** YOUR INSTRUCTIONS **
Return every line from the records below that has the word "none".

Before-and-after change records
━━━━━━
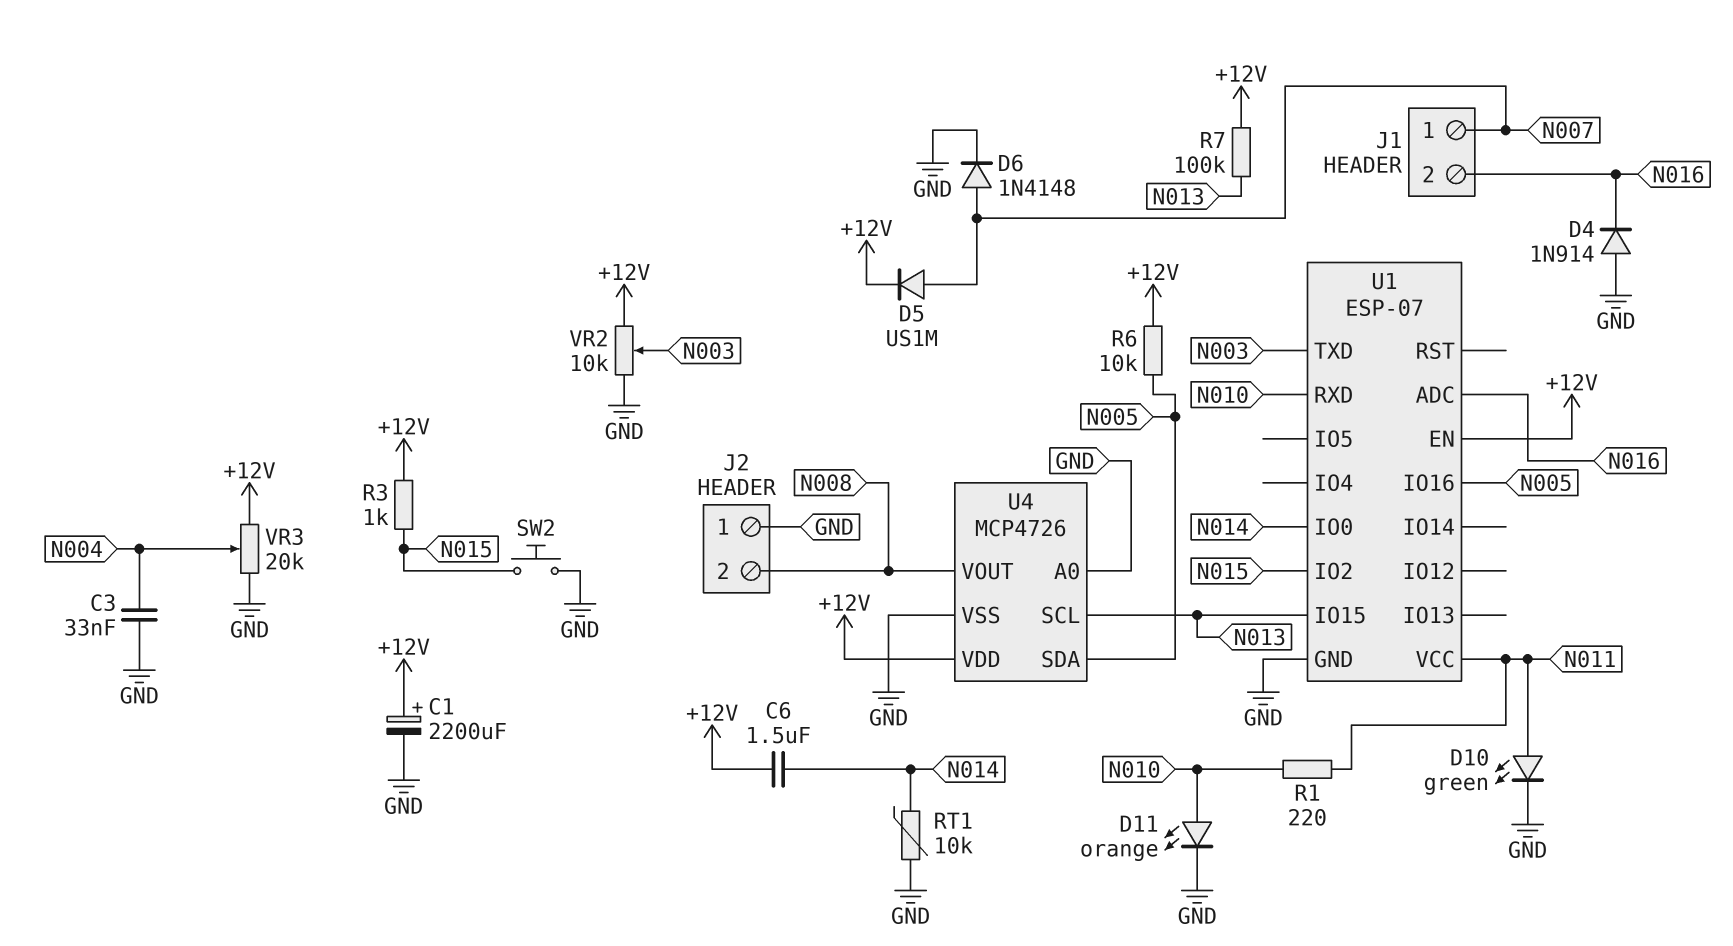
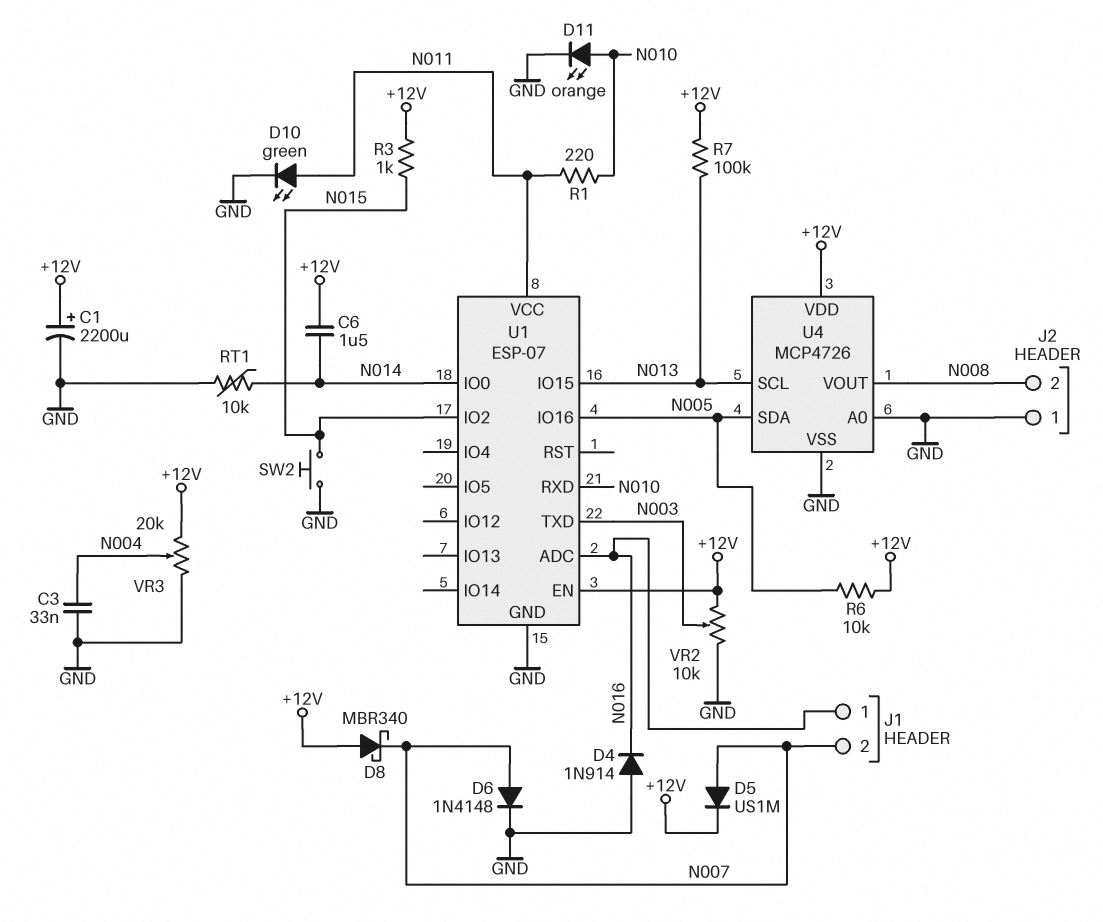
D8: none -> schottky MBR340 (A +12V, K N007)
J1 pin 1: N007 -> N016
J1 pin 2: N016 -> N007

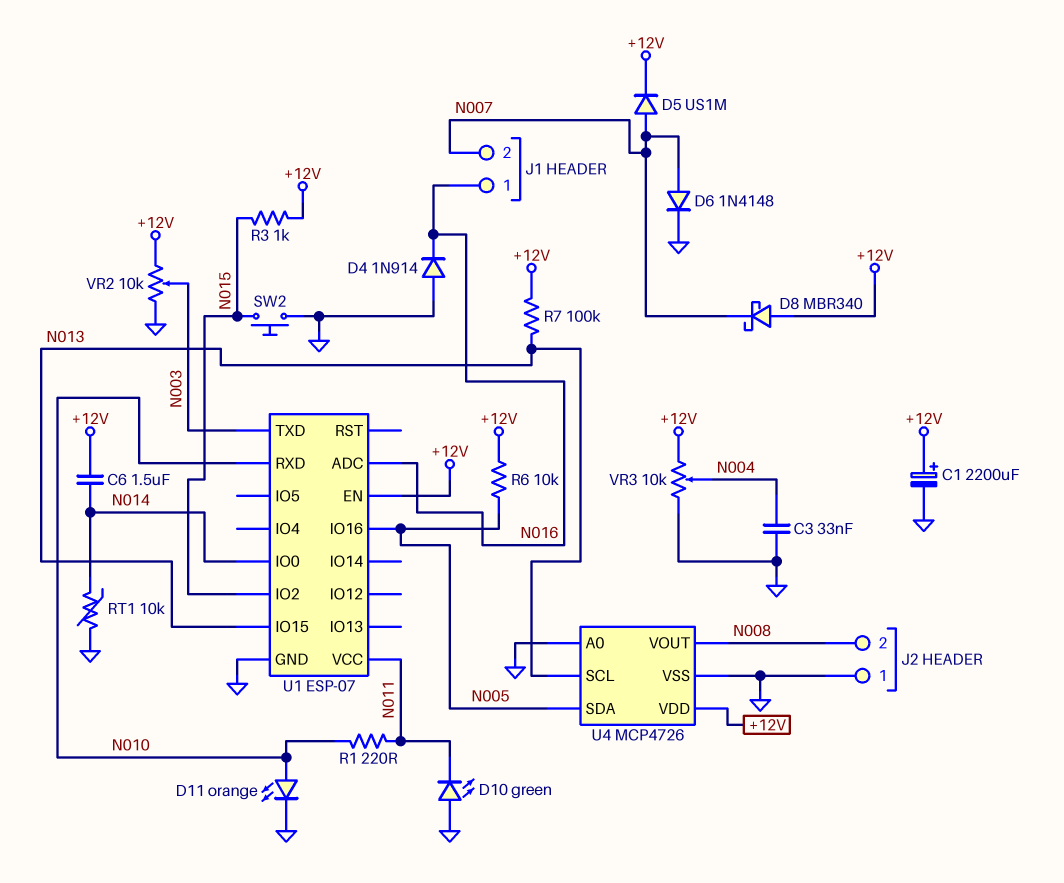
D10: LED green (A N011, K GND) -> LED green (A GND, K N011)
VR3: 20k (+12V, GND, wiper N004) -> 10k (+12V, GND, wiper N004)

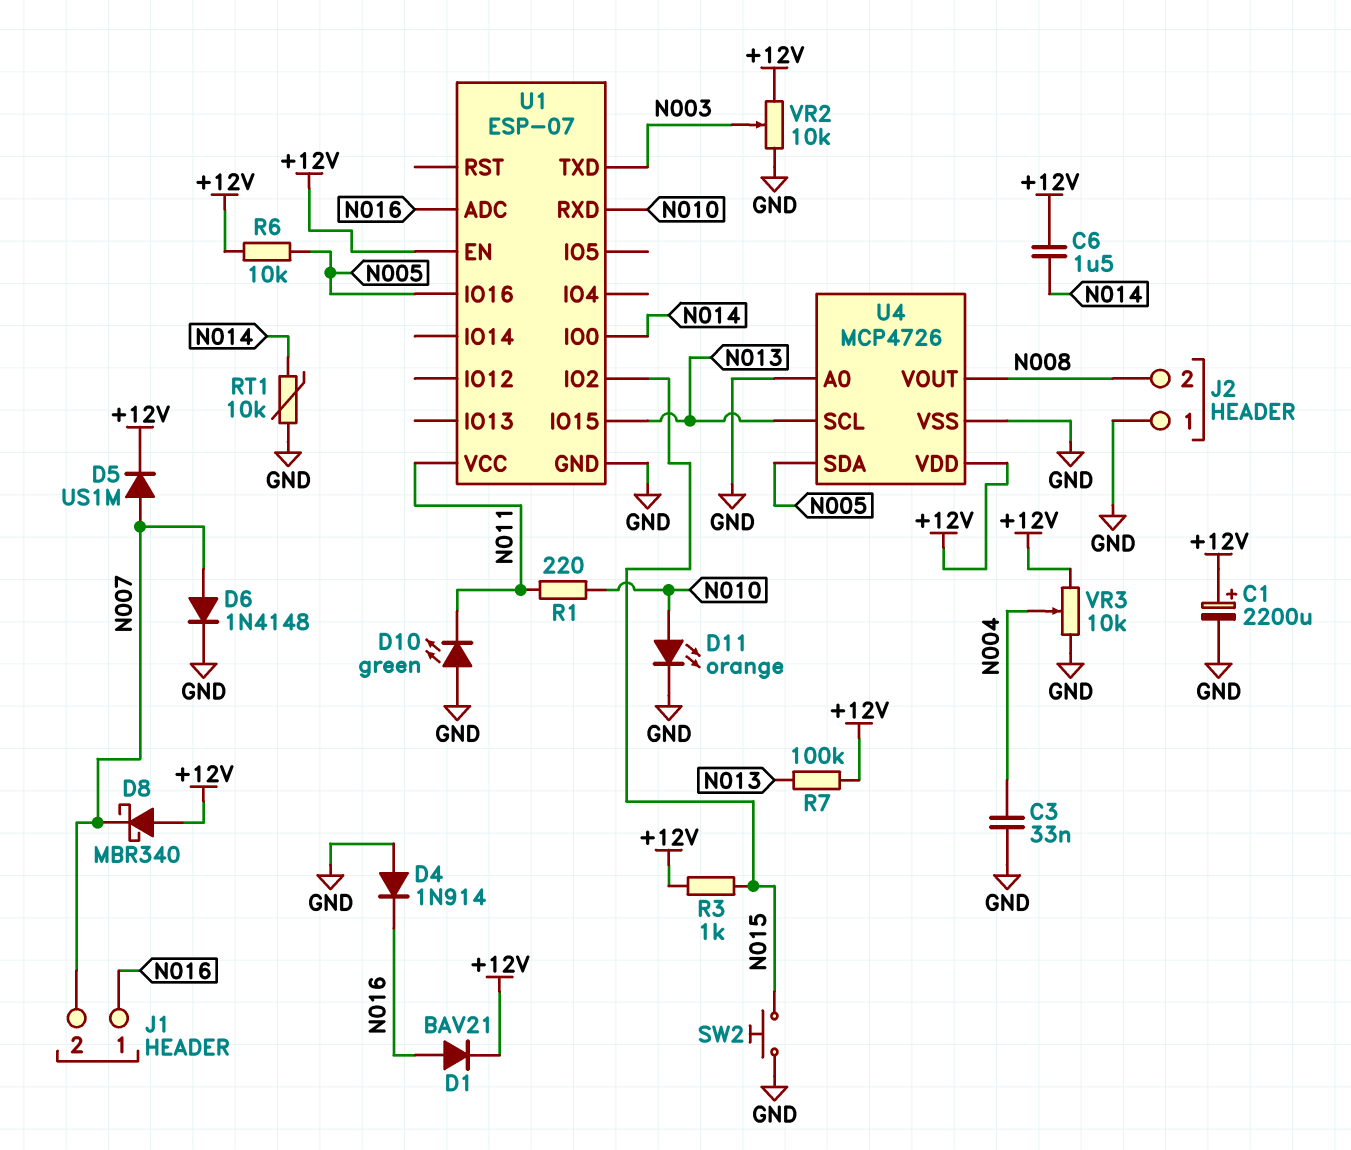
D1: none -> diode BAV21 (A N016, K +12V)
━━━━━━
** SOLUTION TO THE PROBLEM **
D8: none -> schottky MBR340 (A +12V, K N007)
D1: none -> diode BAV21 (A N016, K +12V)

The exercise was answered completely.